Problem description:
Look through the material below and show every line with the word "colour".

Dataset content:
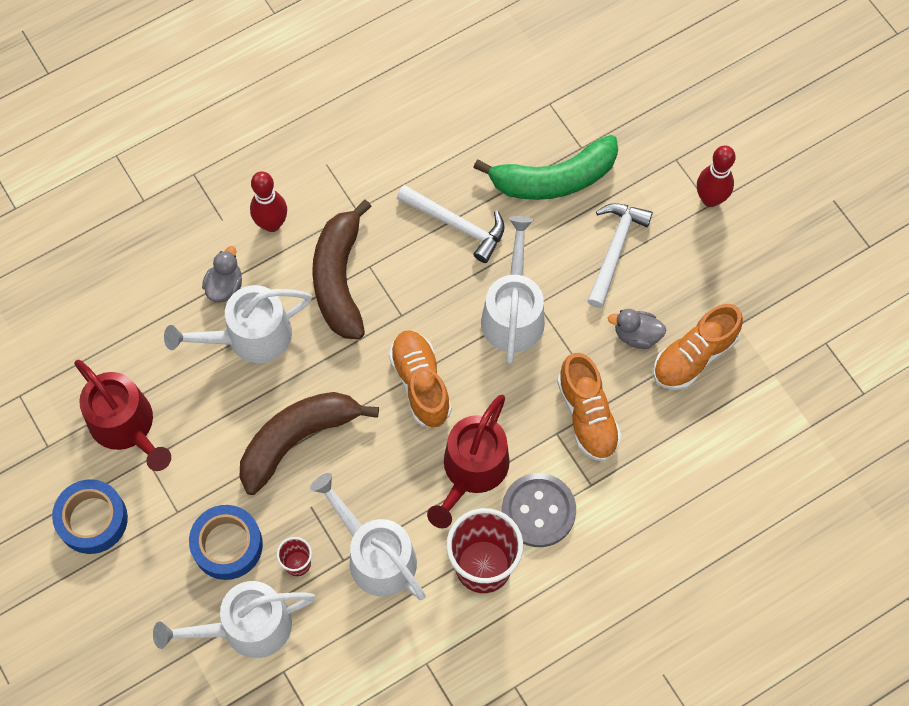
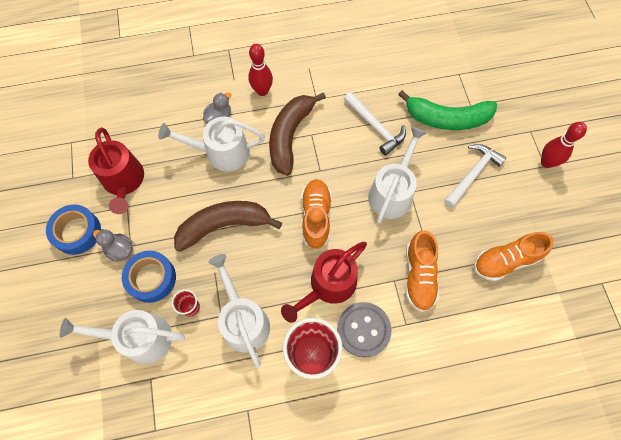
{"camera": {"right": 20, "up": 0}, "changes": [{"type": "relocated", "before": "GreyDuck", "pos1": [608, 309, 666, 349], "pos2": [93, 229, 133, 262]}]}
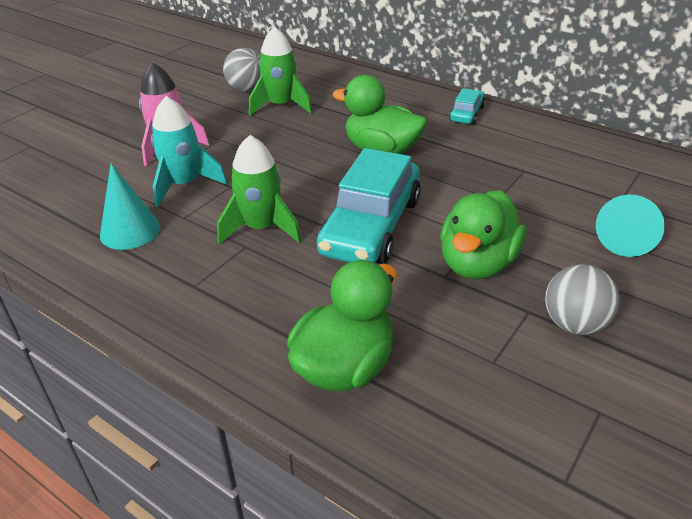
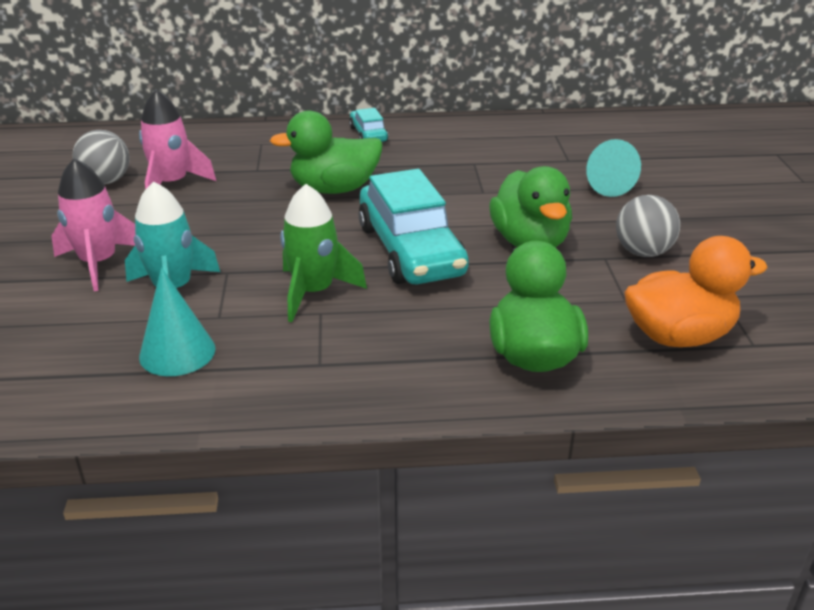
{"camera": {"right": -40, "up": -5}, "changes": [{"type": "colour", "before": "LeafGreenToyRocket", "after": "RosePinkToyRocket", "pos1": [249, 26, 312, 116], "pos2": [139, 90, 216, 190]}, {"type": "appeared", "after": "OrangeColouredDuck", "pos2": [624, 236, 768, 347]}]}
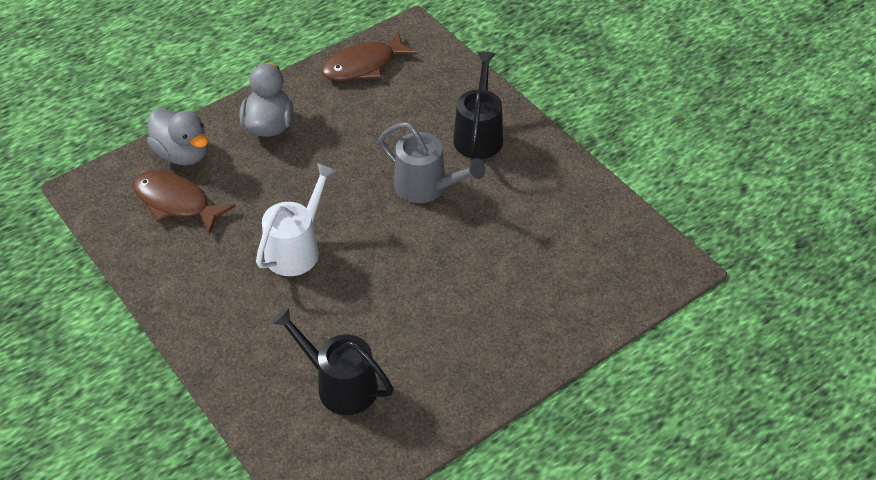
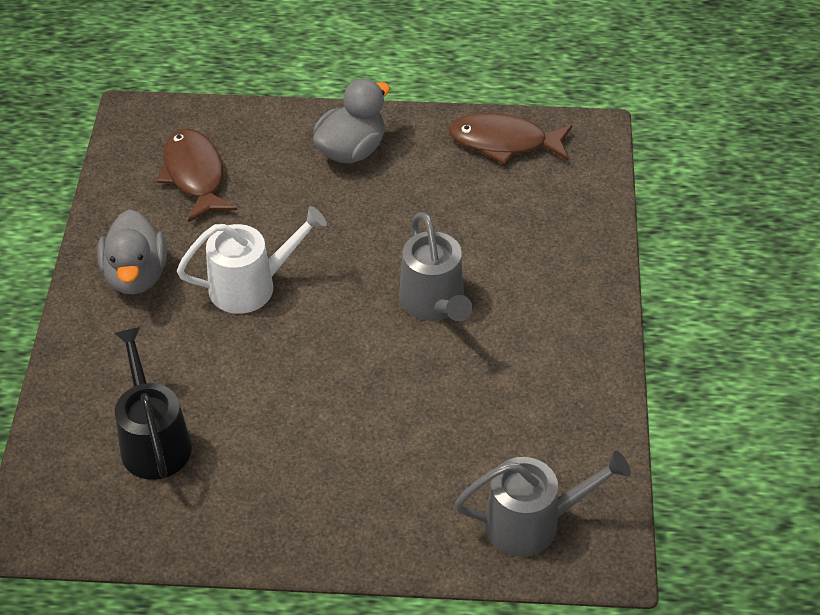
{"camera": {"right": 40, "up": 0}, "changes": [{"type": "relocated", "before": "GreyDuck", "pos1": [147, 108, 208, 165], "pos2": [97, 209, 167, 294]}, {"type": "appeared", "after": "GreySprinklingCan", "pos2": [455, 450, 631, 557]}, {"type": "missing", "before": "EbonySprinklingCan", "pos1": [453, 51, 503, 159]}]}
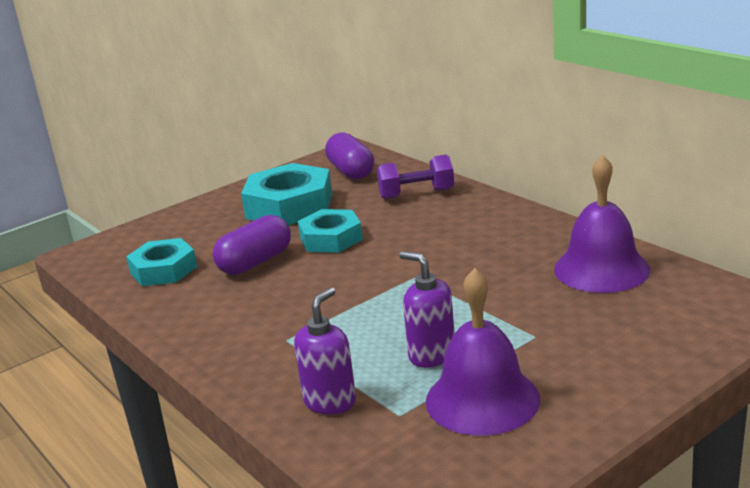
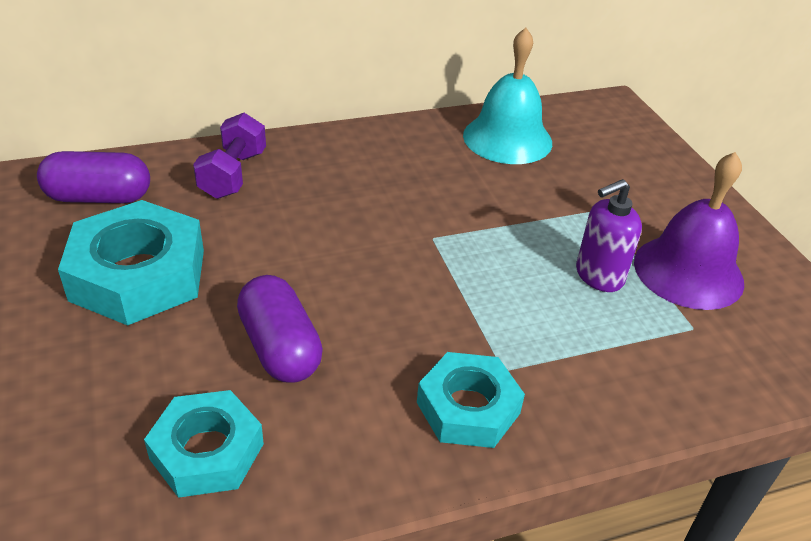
{"camera": {"right": -75, "up": 15}, "changes": [{"type": "relocated", "before": "TurquoiseNut", "pos1": [298, 209, 363, 253], "pos2": [417, 352, 525, 448]}, {"type": "colour", "before": "RoyalPurpleSchoolBell", "after": "TurquoiseSchoolBell", "pos1": [554, 154, 650, 293], "pos2": [463, 28, 552, 164]}, {"type": "missing", "before": "RoyalPurplePumpBottle", "pos1": [294, 287, 356, 414]}]}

Solution:
{"camera": {"right": -40, "up": -5}, "changes": [{"type": "colour", "before": "LeafGreenToyRocket", "after": "RosePinkToyRocket", "pos1": [249, 26, 312, 116], "pos2": [139, 90, 216, 190]}, {"type": "appeared", "after": "OrangeColouredDuck", "pos2": [624, 236, 768, 347]}]}
{"camera": {"right": -75, "up": 15}, "changes": [{"type": "relocated", "before": "TurquoiseNut", "pos1": [298, 209, 363, 253], "pos2": [417, 352, 525, 448]}, {"type": "colour", "before": "RoyalPurpleSchoolBell", "after": "TurquoiseSchoolBell", "pos1": [554, 154, 650, 293], "pos2": [463, 28, 552, 164]}, {"type": "missing", "before": "RoyalPurplePumpBottle", "pos1": [294, 287, 356, 414]}]}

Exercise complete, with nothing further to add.